◆ Problem statement
Can you transcribe the data exactly? Leave the pictures out.
[Opening Data segment section]
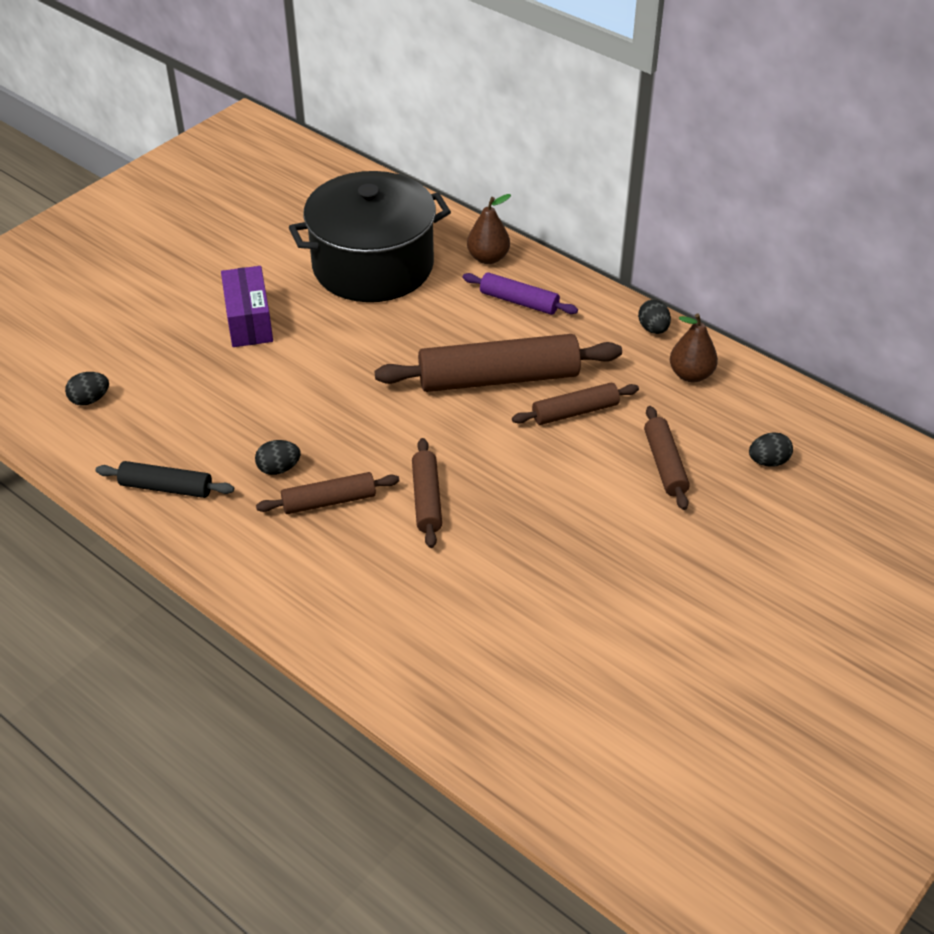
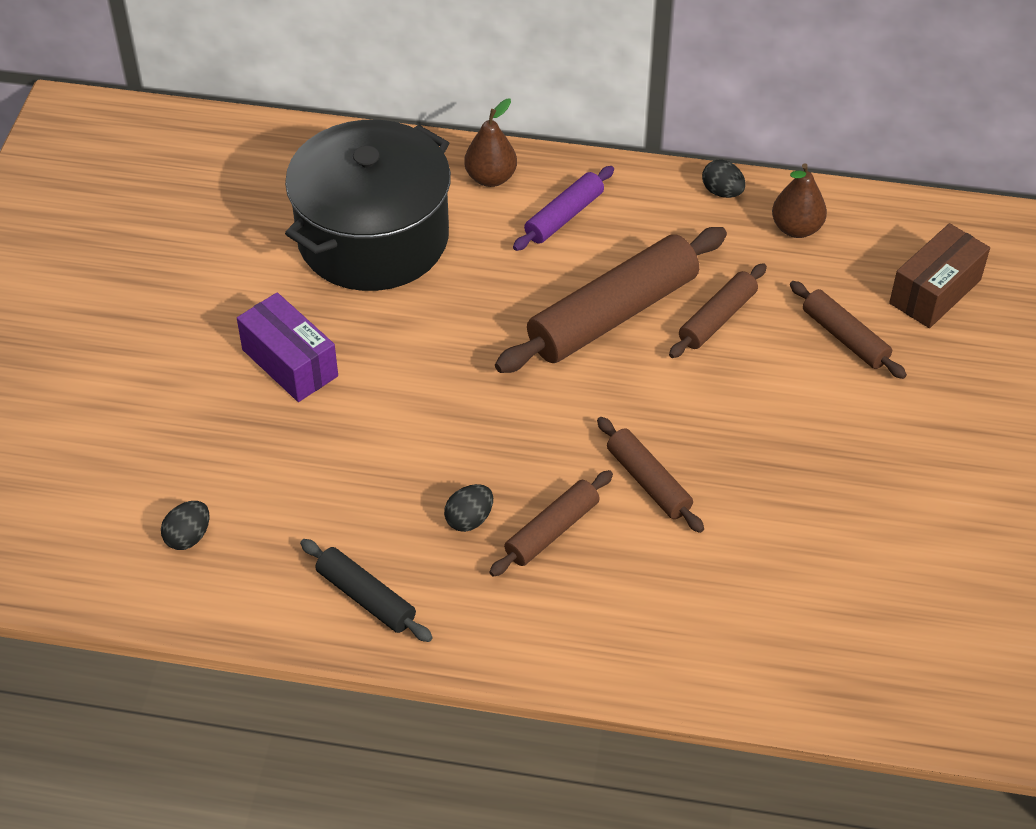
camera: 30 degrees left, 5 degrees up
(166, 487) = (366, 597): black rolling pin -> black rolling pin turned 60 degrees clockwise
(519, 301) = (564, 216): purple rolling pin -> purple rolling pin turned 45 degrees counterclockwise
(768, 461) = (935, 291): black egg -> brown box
[Closing Data segment section]
◆ Exercise answer
camera: 30 degrees left, 5 degrees up
(166, 487) = (366, 597): black rolling pin -> black rolling pin turned 60 degrees clockwise
(519, 301) = (564, 216): purple rolling pin -> purple rolling pin turned 45 degrees counterclockwise
(768, 461) = (935, 291): black egg -> brown box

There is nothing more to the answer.